■ **YOUR INSTRUCTIONS**
Provide again, from the entries below, every line from the one containing "C1: 150pF (GND, NET17) -> 15nF (GND, NET17)" through the one containing "C1: 220nF (+9V, CTL) -> none", exactly as written, and no other line.

■ **GIVEN DATA**
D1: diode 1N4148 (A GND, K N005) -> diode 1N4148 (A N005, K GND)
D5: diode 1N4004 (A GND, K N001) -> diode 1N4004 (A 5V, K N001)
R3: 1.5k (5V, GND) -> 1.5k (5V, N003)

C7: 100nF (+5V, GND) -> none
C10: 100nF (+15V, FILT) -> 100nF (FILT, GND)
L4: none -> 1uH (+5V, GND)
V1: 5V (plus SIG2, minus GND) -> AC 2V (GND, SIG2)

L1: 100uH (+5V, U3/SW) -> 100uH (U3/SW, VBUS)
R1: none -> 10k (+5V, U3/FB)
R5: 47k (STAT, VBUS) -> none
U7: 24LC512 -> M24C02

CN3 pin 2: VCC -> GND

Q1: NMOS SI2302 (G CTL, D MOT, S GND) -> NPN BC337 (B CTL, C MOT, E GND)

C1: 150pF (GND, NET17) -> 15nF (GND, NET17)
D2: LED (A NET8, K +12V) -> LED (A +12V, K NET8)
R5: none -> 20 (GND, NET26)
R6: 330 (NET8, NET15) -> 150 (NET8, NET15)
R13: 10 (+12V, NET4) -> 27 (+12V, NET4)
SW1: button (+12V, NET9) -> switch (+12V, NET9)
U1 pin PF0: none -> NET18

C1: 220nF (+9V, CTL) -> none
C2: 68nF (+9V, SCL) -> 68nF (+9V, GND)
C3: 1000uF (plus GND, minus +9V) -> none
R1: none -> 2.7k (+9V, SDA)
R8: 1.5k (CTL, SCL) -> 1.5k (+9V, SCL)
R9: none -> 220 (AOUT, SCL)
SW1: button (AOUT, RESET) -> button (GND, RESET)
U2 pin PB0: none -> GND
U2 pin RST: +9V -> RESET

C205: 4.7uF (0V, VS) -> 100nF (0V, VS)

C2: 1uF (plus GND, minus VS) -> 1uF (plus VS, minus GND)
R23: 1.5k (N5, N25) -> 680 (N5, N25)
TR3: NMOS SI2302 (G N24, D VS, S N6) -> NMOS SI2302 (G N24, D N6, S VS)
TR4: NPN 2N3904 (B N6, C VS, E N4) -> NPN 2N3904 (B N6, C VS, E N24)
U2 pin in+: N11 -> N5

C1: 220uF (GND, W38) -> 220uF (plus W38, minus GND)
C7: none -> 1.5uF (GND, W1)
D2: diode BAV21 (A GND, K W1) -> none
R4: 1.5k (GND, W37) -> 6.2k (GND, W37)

■ **EXERCISE SOLUTION**
C1: 150pF (GND, NET17) -> 15nF (GND, NET17)
D2: LED (A NET8, K +12V) -> LED (A +12V, K NET8)
R5: none -> 20 (GND, NET26)
R6: 330 (NET8, NET15) -> 150 (NET8, NET15)
R13: 10 (+12V, NET4) -> 27 (+12V, NET4)
SW1: button (+12V, NET9) -> switch (+12V, NET9)
U1 pin PF0: none -> NET18

C1: 220nF (+9V, CTL) -> none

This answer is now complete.